> _INPUT DATA_
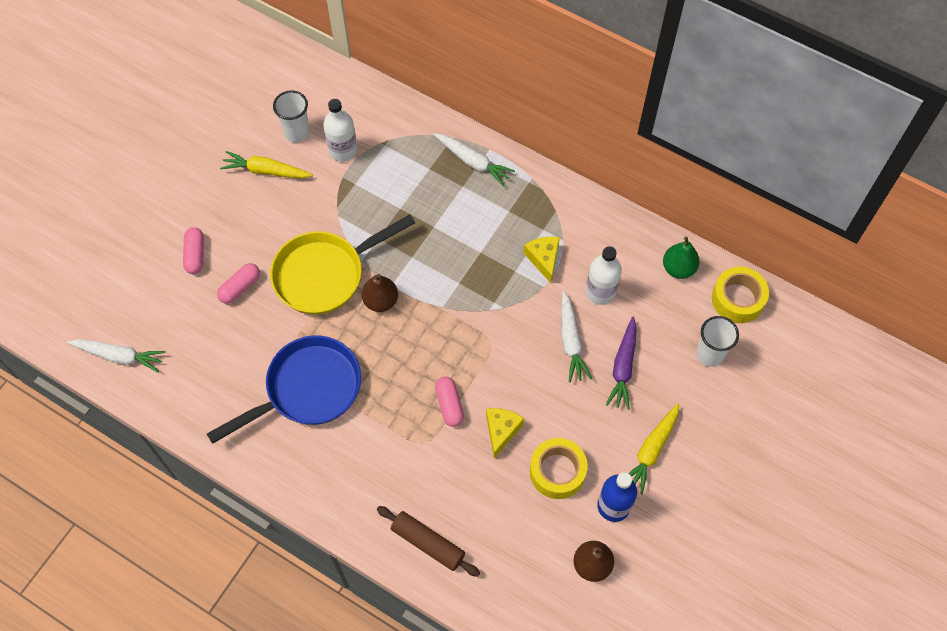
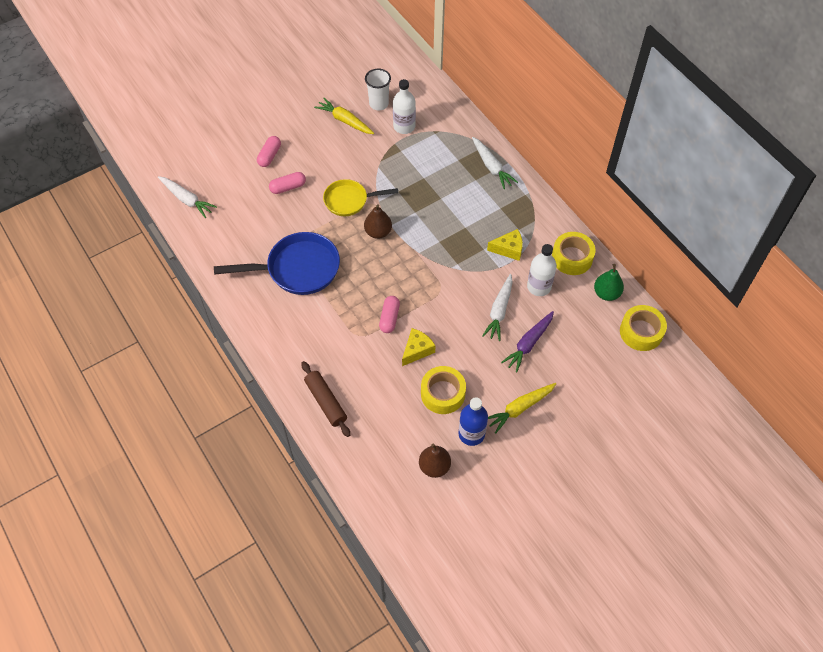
camera: 25 degrees right, 5 degrees down
yellow pan [270,214,415,315] -> yellow pan [323,179,398,216], size x0.63
yellow cheese [524,237,560,283] -> yellow cheese turned 75 degrees clockwise [487,229,523,261]
white cup [696,316,739,367] -> none
none -> yellow tape [552,232,596,275]

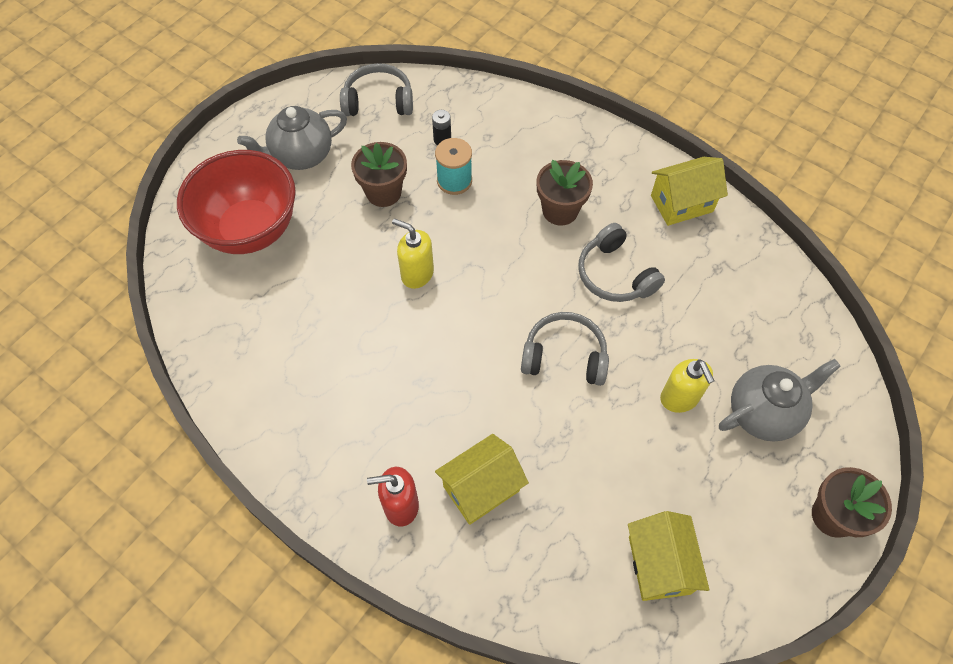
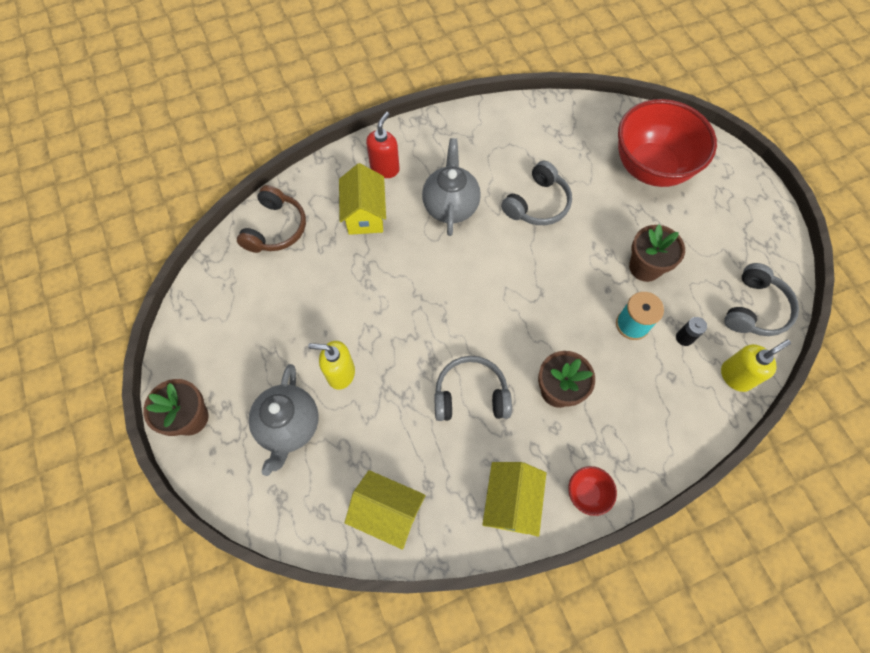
camera: 120 degrees right, 5 degrees up
grey teapot [237,106,347,170] -> grey teapot moved to [422,138,481,236]
yellow soap dispenser [392,218,434,289] -> yellow soap dispenser moved to [721,340,791,392]
grey headphones [521,312,609,386] -> grey headphones moved to [501,161,572,225]
yellow house [628,511,709,601] -> yellow house moved to [345,470,425,550]
none -> brown headphones [237,185,306,253]
none -> red bowl [568,466,617,516]

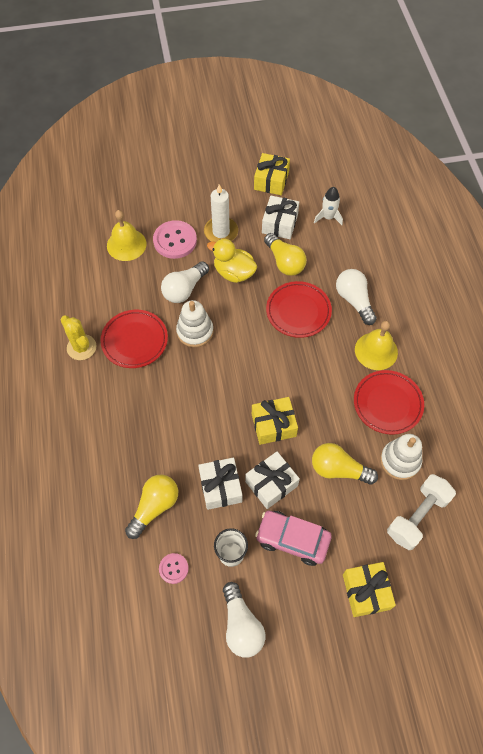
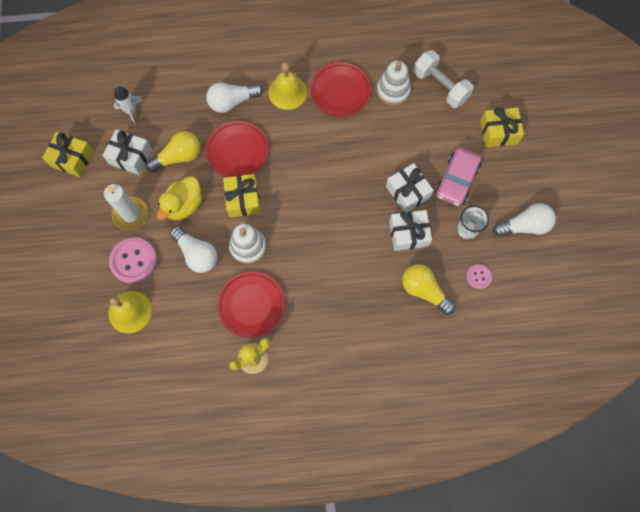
camera: 85 degrees left, 10 degrees up
yellow gift [252,397,298,445] -> yellow gift moved to [223,174,260,218]
yellow light bulb [312,443,378,485] -> none

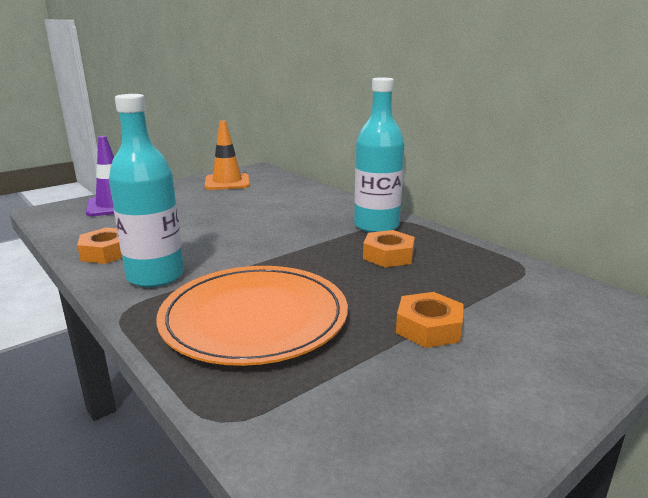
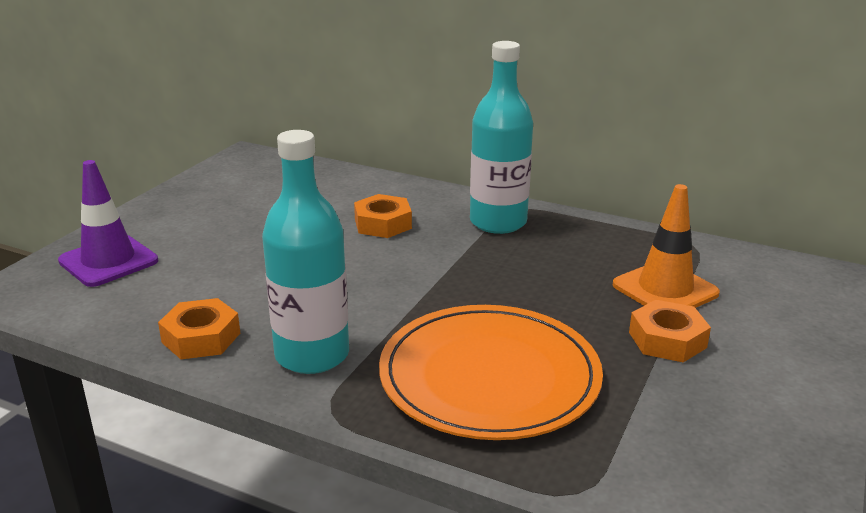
camera: 25 degrees left, 5 degrees up
orange traffic cone [205,120,250,190] -> orange traffic cone moved to [613,184,720,308]
orange nut [363,230,415,267] -> orange nut moved to [354,194,412,238]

> _DIRECTIONS_
"white cup [696,316,739,367] -> none" marks the first line to be returned; return exactly that line and every line after it through the last line of the listing, omitting pictures.

> _EXPECTED ANSWER_
white cup [696,316,739,367] -> none
none -> yellow tape [552,232,596,275]

camera: 120 degrees right, 5 degrees up
grey teapot [237,106,347,170] -> grey teapot moved to [422,138,481,236]
yellow soap dispenser [392,218,434,289] -> yellow soap dispenser moved to [721,340,791,392]
grey headphones [521,312,609,386] -> grey headphones moved to [501,161,572,225]
yellow house [628,511,709,601] -> yellow house moved to [345,470,425,550]
none -> brown headphones [237,185,306,253]
none -> red bowl [568,466,617,516]

camera: 85 degrees left, 10 degrees up
yellow gift [252,397,298,445] -> yellow gift moved to [223,174,260,218]
yellow light bulb [312,443,378,485] -> none

camera: 25 degrees left, 5 degrees up
orange traffic cone [205,120,250,190] -> orange traffic cone moved to [613,184,720,308]
orange nut [363,230,415,267] -> orange nut moved to [354,194,412,238]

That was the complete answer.